(Object correspondence data)
========================================

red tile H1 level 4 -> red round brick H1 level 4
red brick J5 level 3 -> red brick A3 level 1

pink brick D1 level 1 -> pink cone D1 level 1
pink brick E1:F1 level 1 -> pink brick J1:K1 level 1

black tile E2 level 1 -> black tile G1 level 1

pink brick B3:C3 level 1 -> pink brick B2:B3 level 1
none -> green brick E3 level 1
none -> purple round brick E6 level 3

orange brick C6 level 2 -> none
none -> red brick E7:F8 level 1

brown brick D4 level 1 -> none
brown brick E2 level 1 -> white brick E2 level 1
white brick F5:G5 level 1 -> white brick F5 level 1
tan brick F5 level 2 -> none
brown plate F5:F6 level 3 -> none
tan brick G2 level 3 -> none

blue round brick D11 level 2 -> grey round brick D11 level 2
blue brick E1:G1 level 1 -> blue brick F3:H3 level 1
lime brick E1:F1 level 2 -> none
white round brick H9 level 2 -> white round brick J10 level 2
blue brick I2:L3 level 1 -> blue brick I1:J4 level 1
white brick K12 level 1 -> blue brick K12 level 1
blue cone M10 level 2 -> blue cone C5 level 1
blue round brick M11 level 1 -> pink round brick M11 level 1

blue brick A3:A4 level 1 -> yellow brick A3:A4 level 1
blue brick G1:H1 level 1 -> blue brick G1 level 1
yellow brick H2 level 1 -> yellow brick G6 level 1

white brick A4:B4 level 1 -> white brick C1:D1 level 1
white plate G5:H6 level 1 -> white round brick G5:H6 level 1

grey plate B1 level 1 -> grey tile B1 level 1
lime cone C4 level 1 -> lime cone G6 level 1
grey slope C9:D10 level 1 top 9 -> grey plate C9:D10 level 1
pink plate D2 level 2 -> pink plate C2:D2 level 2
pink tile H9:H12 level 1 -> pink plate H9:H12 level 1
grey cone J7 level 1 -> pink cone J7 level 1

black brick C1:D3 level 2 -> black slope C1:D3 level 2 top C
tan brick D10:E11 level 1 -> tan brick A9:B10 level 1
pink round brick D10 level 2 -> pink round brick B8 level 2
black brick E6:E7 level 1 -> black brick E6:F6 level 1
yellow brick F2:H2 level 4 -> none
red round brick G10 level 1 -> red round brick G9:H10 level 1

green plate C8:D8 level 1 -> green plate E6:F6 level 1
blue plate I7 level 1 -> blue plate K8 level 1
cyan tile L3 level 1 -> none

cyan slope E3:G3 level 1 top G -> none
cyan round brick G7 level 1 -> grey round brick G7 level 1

========================================

● Work task
Word for word, retype each record.

● Output of the exercise
red tile H1 level 4 -> red round brick H1 level 4
red brick J5 level 3 -> red brick A3 level 1

pink brick D1 level 1 -> pink cone D1 level 1
pink brick E1:F1 level 1 -> pink brick J1:K1 level 1

black tile E2 level 1 -> black tile G1 level 1

pink brick B3:C3 level 1 -> pink brick B2:B3 level 1
none -> green brick E3 level 1
none -> purple round brick E6 level 3

orange brick C6 level 2 -> none
none -> red brick E7:F8 level 1

brown brick D4 level 1 -> none
brown brick E2 level 1 -> white brick E2 level 1
white brick F5:G5 level 1 -> white brick F5 level 1
tan brick F5 level 2 -> none
brown plate F5:F6 level 3 -> none
tan brick G2 level 3 -> none

blue round brick D11 level 2 -> grey round brick D11 level 2
blue brick E1:G1 level 1 -> blue brick F3:H3 level 1
lime brick E1:F1 level 2 -> none
white round brick H9 level 2 -> white round brick J10 level 2
blue brick I2:L3 level 1 -> blue brick I1:J4 level 1
white brick K12 level 1 -> blue brick K12 level 1
blue cone M10 level 2 -> blue cone C5 level 1
blue round brick M11 level 1 -> pink round brick M11 level 1

blue brick A3:A4 level 1 -> yellow brick A3:A4 level 1
blue brick G1:H1 level 1 -> blue brick G1 level 1
yellow brick H2 level 1 -> yellow brick G6 level 1

white brick A4:B4 level 1 -> white brick C1:D1 level 1
white plate G5:H6 level 1 -> white round brick G5:H6 level 1

grey plate B1 level 1 -> grey tile B1 level 1
lime cone C4 level 1 -> lime cone G6 level 1
grey slope C9:D10 level 1 top 9 -> grey plate C9:D10 level 1
pink plate D2 level 2 -> pink plate C2:D2 level 2
pink tile H9:H12 level 1 -> pink plate H9:H12 level 1
grey cone J7 level 1 -> pink cone J7 level 1

black brick C1:D3 level 2 -> black slope C1:D3 level 2 top C
tan brick D10:E11 level 1 -> tan brick A9:B10 level 1
pink round brick D10 level 2 -> pink round brick B8 level 2
black brick E6:E7 level 1 -> black brick E6:F6 level 1
yellow brick F2:H2 level 4 -> none
red round brick G10 level 1 -> red round brick G9:H10 level 1

green plate C8:D8 level 1 -> green plate E6:F6 level 1
blue plate I7 level 1 -> blue plate K8 level 1
cyan tile L3 level 1 -> none

cyan slope E3:G3 level 1 top G -> none
cyan round brick G7 level 1 -> grey round brick G7 level 1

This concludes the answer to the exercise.